%%
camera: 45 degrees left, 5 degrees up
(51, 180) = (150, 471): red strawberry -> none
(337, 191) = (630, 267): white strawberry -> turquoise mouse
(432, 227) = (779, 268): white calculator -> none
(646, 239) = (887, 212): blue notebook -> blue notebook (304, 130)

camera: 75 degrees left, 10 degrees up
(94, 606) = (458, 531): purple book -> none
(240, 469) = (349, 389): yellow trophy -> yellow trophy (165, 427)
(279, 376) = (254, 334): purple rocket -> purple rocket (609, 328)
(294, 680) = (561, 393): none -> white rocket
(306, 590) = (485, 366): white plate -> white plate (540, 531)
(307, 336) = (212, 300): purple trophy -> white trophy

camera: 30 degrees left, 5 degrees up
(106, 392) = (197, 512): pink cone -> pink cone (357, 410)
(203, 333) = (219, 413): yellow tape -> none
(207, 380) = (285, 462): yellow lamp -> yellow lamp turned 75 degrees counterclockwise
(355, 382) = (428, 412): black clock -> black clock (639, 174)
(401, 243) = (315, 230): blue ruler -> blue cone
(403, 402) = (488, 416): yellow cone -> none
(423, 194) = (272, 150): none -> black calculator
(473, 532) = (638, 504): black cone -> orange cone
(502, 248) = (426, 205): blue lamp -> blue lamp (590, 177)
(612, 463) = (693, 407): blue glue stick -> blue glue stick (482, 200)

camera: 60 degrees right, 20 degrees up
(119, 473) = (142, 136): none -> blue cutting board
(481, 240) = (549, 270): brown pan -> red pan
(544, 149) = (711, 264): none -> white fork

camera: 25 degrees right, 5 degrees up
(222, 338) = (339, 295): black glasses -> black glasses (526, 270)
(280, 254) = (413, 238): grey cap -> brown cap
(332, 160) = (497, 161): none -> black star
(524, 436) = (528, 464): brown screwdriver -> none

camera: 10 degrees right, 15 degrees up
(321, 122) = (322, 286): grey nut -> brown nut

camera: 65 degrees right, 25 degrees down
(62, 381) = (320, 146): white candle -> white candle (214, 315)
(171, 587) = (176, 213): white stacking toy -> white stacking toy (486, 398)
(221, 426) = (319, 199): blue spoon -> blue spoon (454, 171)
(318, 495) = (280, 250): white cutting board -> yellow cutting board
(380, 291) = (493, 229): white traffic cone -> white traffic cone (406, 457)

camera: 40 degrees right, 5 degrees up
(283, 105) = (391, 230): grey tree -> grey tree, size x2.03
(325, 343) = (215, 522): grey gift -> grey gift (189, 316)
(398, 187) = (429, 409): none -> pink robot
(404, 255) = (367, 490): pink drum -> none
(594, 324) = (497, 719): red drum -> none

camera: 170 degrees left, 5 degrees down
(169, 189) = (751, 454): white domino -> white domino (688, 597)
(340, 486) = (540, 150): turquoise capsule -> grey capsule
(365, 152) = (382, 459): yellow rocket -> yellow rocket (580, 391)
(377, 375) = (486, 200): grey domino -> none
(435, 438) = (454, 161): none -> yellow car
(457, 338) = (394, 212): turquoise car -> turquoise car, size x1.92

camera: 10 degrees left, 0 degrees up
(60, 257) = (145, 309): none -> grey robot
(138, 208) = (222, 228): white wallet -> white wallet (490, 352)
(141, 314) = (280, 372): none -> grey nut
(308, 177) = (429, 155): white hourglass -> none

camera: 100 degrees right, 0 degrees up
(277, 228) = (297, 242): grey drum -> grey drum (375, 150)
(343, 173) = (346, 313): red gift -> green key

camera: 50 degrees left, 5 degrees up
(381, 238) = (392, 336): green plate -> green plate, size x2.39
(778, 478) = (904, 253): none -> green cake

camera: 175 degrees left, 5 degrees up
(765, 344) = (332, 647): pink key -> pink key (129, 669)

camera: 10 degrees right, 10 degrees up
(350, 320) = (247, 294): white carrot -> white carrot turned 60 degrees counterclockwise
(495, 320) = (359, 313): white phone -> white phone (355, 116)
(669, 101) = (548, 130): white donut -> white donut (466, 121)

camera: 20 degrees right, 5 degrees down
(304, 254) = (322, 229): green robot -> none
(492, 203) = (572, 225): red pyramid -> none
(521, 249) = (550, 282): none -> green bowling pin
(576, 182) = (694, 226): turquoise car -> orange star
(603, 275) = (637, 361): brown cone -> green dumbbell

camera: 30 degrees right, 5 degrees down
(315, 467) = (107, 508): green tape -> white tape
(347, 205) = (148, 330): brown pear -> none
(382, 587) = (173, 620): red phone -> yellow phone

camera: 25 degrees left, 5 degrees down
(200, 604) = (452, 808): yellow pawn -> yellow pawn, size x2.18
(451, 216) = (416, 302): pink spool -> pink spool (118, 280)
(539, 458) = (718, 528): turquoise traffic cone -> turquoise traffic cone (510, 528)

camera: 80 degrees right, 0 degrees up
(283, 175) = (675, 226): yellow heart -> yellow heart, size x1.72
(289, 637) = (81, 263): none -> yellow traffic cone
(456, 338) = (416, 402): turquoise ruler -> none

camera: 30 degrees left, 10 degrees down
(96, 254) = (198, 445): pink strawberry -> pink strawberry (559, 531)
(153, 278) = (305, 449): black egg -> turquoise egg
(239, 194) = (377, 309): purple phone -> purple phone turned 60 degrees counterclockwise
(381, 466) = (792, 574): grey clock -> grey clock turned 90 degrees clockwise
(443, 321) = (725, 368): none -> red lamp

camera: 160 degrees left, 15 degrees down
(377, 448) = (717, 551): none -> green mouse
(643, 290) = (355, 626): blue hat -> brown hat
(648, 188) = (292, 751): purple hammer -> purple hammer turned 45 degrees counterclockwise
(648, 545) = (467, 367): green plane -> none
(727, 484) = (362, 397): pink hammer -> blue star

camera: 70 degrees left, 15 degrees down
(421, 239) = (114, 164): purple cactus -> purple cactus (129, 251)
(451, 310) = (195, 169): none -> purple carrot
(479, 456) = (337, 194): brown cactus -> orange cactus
%%
▶ [Aim of the exercise] Copy out each line of the entries above that holds "drum".

▶ [Exercise answer]
(404, 255) = (367, 490): pink drum -> none
(594, 324) = (497, 719): red drum -> none
(277, 228) = (297, 242): grey drum -> grey drum (375, 150)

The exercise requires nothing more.